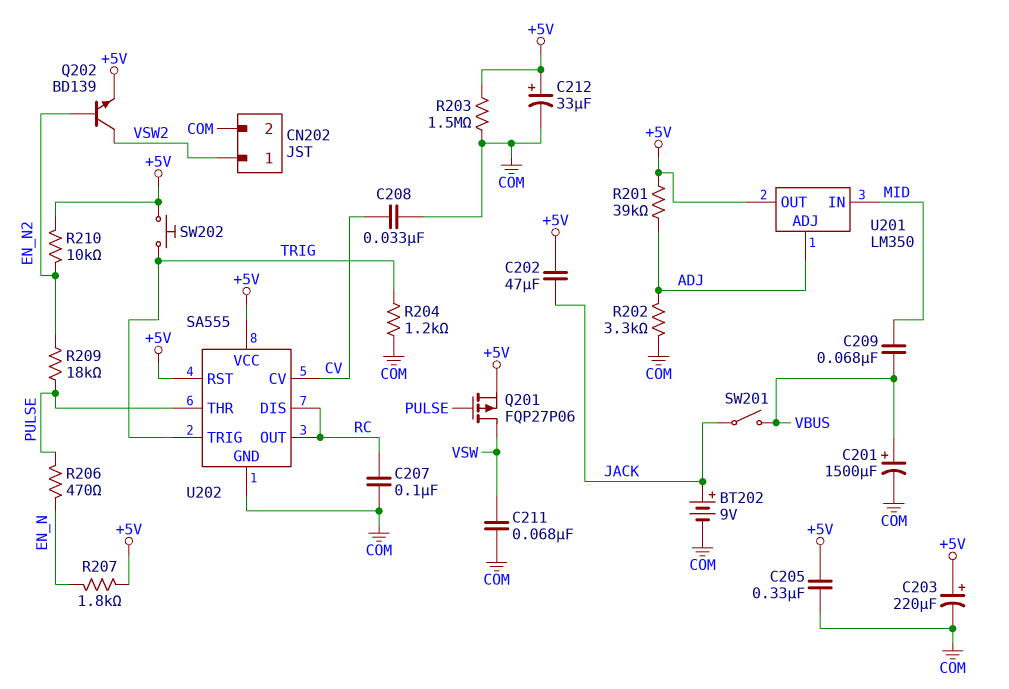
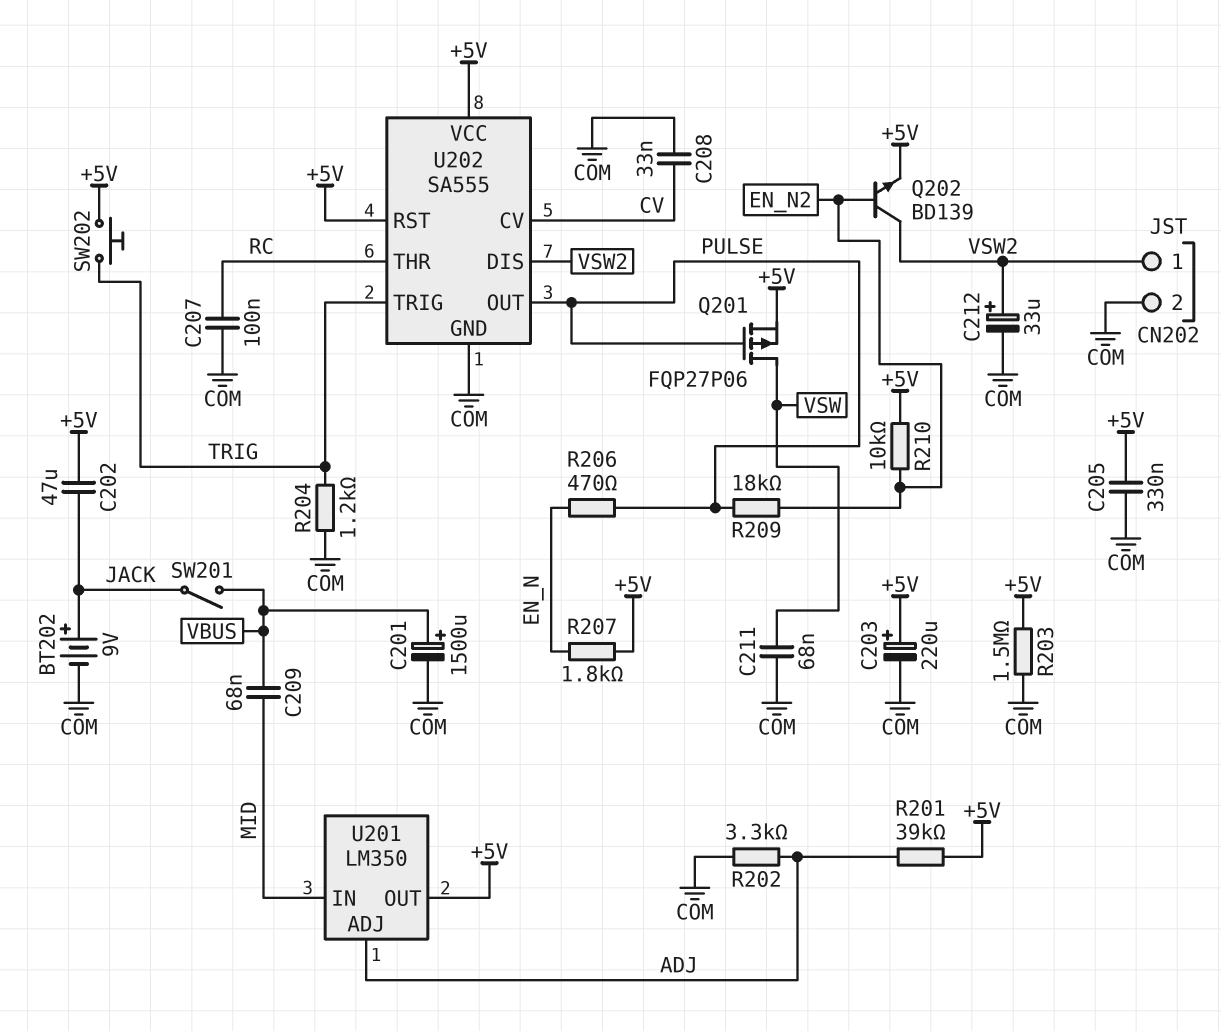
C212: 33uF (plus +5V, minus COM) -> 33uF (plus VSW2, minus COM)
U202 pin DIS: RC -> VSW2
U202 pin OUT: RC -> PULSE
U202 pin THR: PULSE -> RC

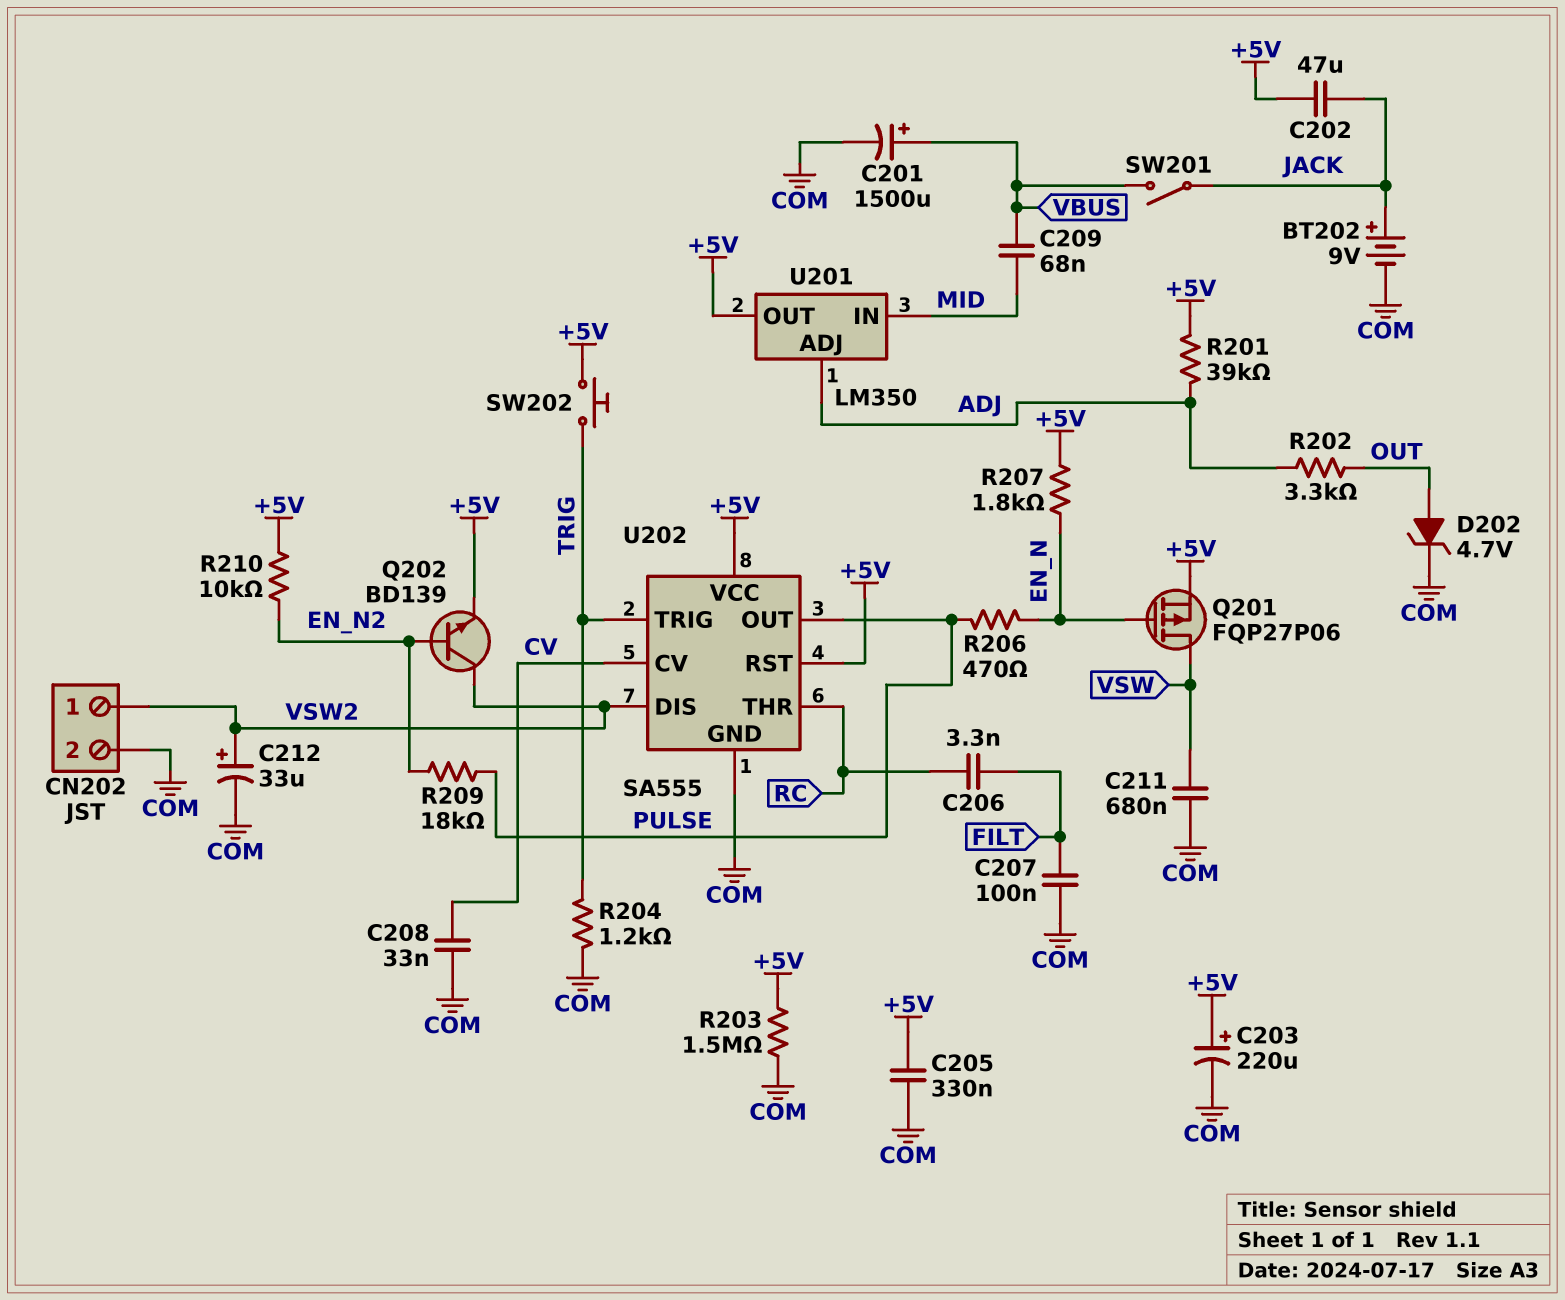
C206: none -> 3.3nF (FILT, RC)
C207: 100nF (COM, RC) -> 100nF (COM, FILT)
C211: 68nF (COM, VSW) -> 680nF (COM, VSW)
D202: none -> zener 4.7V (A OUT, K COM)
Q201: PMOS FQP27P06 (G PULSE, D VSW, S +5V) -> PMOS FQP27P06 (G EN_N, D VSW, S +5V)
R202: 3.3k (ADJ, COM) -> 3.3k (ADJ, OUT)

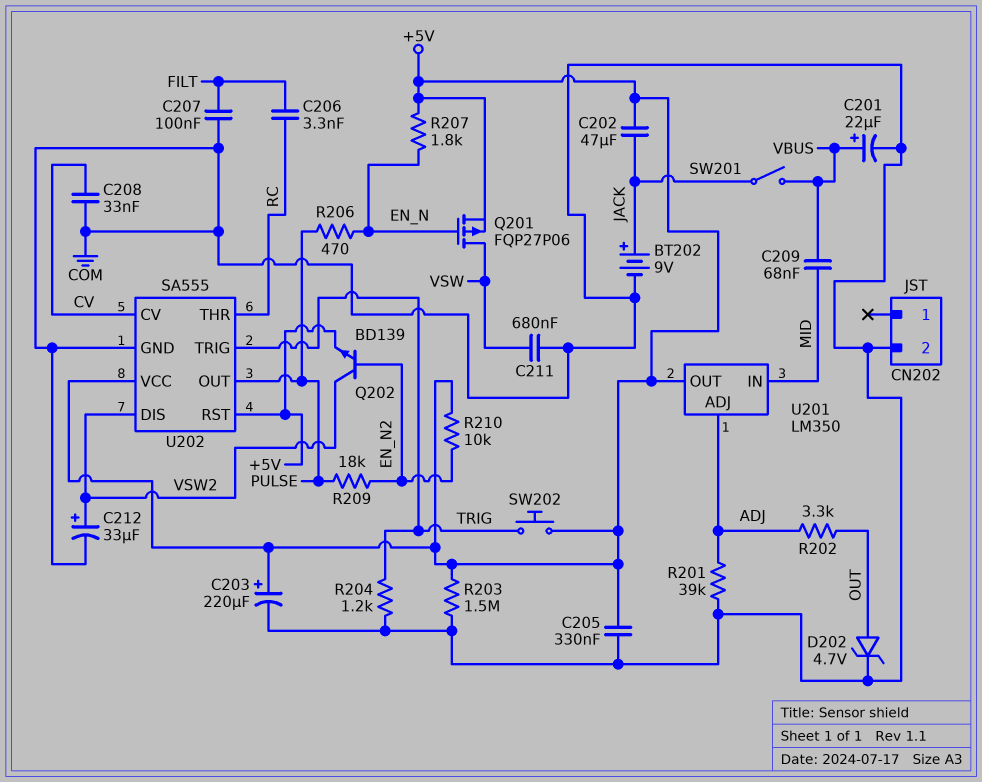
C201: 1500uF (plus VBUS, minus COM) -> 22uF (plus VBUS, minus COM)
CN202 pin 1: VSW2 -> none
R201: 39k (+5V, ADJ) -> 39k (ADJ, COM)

==

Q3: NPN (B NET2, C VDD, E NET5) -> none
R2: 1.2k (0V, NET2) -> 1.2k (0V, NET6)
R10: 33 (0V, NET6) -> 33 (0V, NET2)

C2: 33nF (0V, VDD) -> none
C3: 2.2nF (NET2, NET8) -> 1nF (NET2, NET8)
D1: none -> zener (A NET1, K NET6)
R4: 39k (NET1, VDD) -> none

→ WHAT THIS TASK INVOLVES: Please work out how many lines in the material contain the word "plus" and state only that number.

→ ANSWER AREA: 2